___ Task material ___

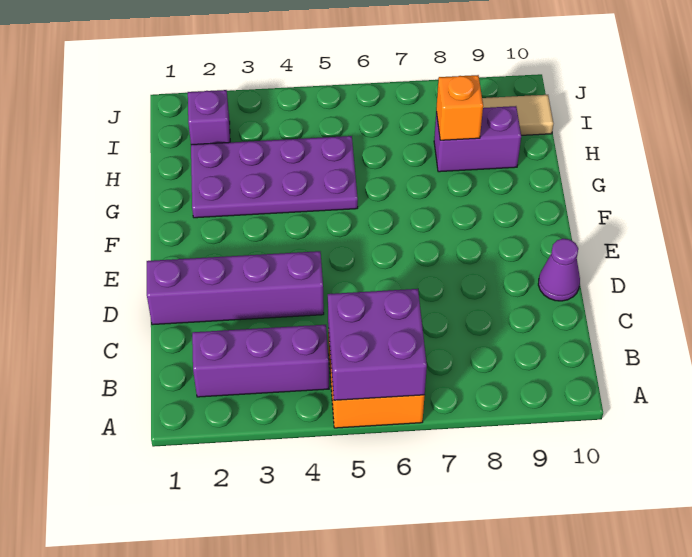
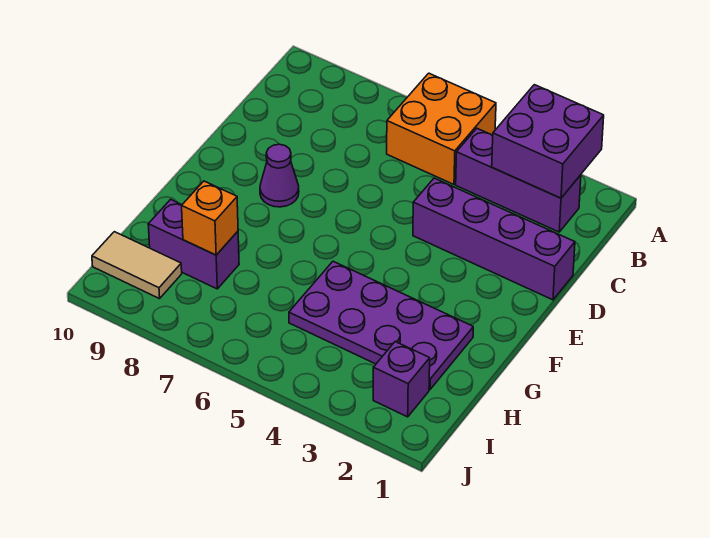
purple brick A5:B6 level 2 -> purple brick A2:B3 level 2
purple cone D10 level 1 -> purple cone E8 level 1

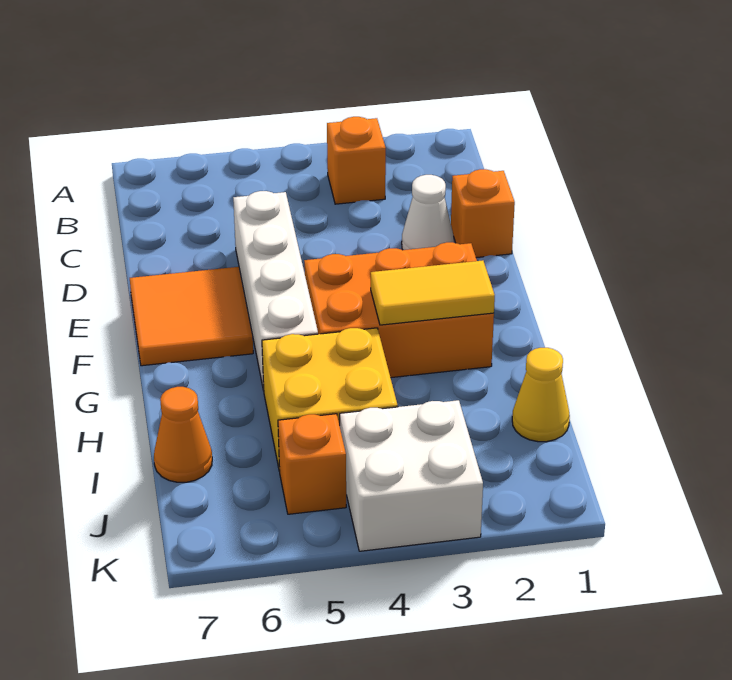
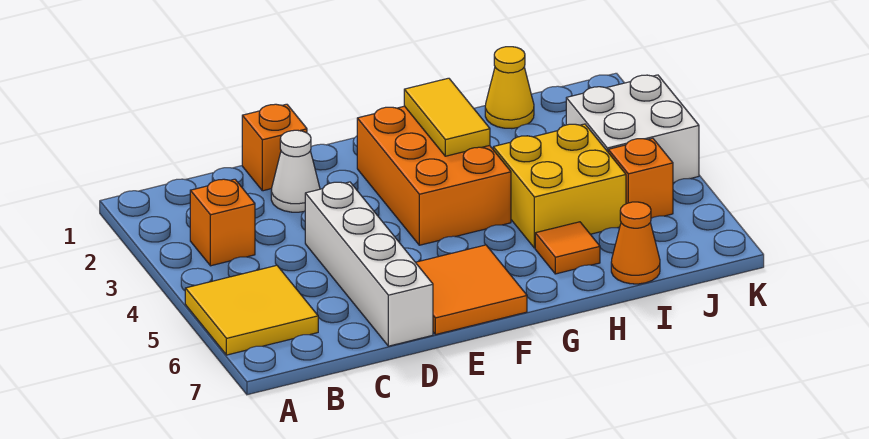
none -> yellow tile A5:B6 level 1
white brick D5:G5 level 1 -> white brick D4:D7 level 1
none -> orange tile H6 level 1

___

Scan the data, and report each line that uses the word "brick".

purple brick A5:B6 level 2 -> purple brick A2:B3 level 2
white brick D5:G5 level 1 -> white brick D4:D7 level 1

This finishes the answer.